[WHAT TO WORK ON]: Leaving the pictures aside, transcribe the data below exactly.

[EXERCISE DATA]:
____

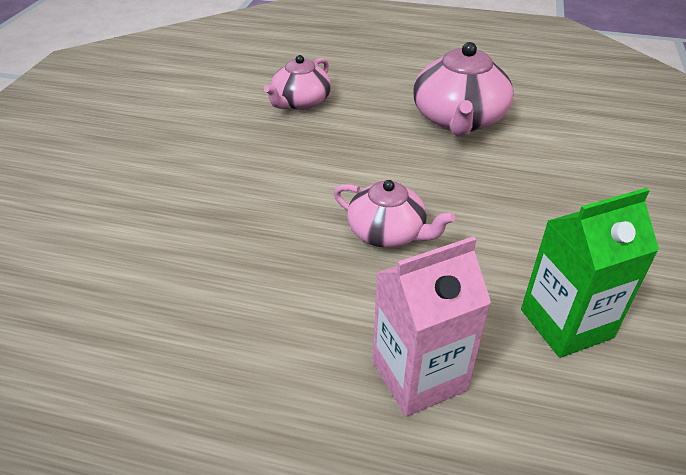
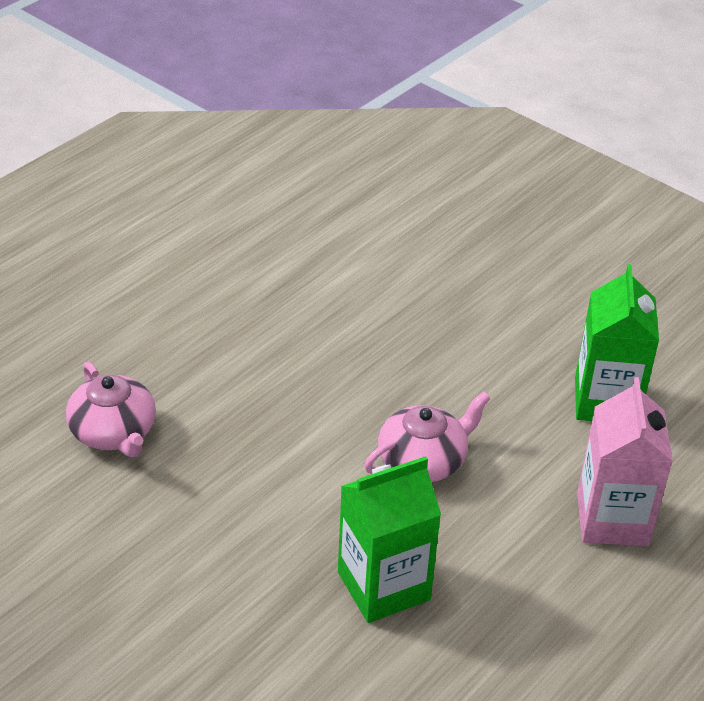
camera: 65 degrees left, 0 degrees up
(244, 253) = (383, 586): none -> green carton
(458, 119) = (268, 315): pink teapot -> none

____

[OUTPUT OF THE EXERCISE]:
camera: 65 degrees left, 0 degrees up
(244, 253) = (383, 586): none -> green carton
(458, 119) = (268, 315): pink teapot -> none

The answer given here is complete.